Could you rewrite the records below, changing every "specified word" to "listed word" and keeping everything else the same?

________________________________________

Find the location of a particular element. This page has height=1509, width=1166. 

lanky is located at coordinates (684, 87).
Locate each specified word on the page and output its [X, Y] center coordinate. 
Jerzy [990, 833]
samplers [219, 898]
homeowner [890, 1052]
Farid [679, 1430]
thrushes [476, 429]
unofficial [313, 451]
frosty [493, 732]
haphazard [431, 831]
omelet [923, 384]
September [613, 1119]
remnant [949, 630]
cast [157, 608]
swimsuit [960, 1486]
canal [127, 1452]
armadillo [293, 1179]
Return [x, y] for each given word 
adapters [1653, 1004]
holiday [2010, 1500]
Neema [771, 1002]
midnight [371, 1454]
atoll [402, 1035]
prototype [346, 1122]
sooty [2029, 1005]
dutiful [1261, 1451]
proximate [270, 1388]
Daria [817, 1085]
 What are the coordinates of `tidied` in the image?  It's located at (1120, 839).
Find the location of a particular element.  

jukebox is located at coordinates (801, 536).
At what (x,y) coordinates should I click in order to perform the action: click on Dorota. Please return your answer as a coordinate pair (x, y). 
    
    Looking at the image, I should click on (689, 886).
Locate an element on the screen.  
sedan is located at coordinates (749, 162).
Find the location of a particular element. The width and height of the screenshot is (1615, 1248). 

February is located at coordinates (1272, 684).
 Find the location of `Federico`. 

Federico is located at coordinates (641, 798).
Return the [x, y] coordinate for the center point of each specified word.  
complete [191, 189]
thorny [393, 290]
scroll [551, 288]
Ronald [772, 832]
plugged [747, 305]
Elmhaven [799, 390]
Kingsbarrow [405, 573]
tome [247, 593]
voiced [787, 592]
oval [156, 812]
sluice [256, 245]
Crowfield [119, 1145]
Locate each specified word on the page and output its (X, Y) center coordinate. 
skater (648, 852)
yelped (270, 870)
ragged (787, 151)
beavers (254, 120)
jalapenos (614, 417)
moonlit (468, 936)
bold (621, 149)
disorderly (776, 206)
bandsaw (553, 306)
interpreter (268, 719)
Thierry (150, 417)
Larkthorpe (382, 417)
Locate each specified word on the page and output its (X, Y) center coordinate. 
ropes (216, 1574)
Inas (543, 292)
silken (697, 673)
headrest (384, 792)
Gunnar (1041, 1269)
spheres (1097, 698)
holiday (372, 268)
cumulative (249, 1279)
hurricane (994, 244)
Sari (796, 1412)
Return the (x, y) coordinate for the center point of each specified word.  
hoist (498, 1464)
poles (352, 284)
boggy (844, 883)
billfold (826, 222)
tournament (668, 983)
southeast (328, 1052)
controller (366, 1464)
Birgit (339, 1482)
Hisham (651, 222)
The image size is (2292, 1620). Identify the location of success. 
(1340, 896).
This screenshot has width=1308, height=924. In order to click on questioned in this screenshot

________________________________________

_REPLY_
Find the location of a particular element. This page has height=1509, width=1166. 

lanky is located at coordinates (684, 87).
Locate each listed word on the page and output its [X, Y] center coordinate. 
Jerzy [990, 833]
samplers [219, 898]
homeowner [890, 1052]
Farid [679, 1430]
thrushes [476, 429]
unofficial [313, 451]
frosty [493, 732]
haphazard [431, 831]
omelet [923, 384]
September [613, 1119]
remnant [949, 630]
cast [157, 608]
swimsuit [960, 1486]
canal [127, 1452]
armadillo [293, 1179]
Return [x, y] for each given word 
adapters [1653, 1004]
holiday [2010, 1500]
Neema [771, 1002]
midnight [371, 1454]
atoll [402, 1035]
prototype [346, 1122]
sooty [2029, 1005]
dutiful [1261, 1451]
proximate [270, 1388]
Daria [817, 1085]
 What are the coordinates of `tidied` in the image?  It's located at (1120, 839).
Find the location of a particular element.  

jukebox is located at coordinates (801, 536).
At what (x,y) coordinates should I click in order to perform the action: click on Dorota. Please return your answer as a coordinate pair (x, y). 
    
    Looking at the image, I should click on (689, 886).
Locate an element on the screen.  
sedan is located at coordinates (749, 162).
Find the location of a particular element. The width and height of the screenshot is (1615, 1248). 

February is located at coordinates (1272, 684).
 Find the location of `Federico`. 

Federico is located at coordinates (641, 798).
Return the [x, y] coordinate for the center point of each listed word.  
complete [191, 189]
thorny [393, 290]
scroll [551, 288]
Ronald [772, 832]
plugged [747, 305]
Elmhaven [799, 390]
Kingsbarrow [405, 573]
tome [247, 593]
voiced [787, 592]
oval [156, 812]
sluice [256, 245]
Crowfield [119, 1145]
Locate each listed word on the page and output its (X, Y) center coordinate. 
skater (648, 852)
yelped (270, 870)
ragged (787, 151)
beavers (254, 120)
jalapenos (614, 417)
moonlit (468, 936)
bold (621, 149)
disorderly (776, 206)
bandsaw (553, 306)
interpreter (268, 719)
Thierry (150, 417)
Larkthorpe (382, 417)
Locate each listed word on the page and output its (X, Y) center coordinate. 
ropes (216, 1574)
Inas (543, 292)
silken (697, 673)
headrest (384, 792)
Gunnar (1041, 1269)
spheres (1097, 698)
holiday (372, 268)
cumulative (249, 1279)
hurricane (994, 244)
Sari (796, 1412)
Return the (x, y) coordinate for the center point of each listed word.  
hoist (498, 1464)
poles (352, 284)
boggy (844, 883)
billfold (826, 222)
tournament (668, 983)
southeast (328, 1052)
controller (366, 1464)
Birgit (339, 1482)
Hisham (651, 222)
The image size is (2292, 1620). Identify the location of success. 
(1340, 896).
This screenshot has width=1308, height=924. In order to click on questioned in this screenshot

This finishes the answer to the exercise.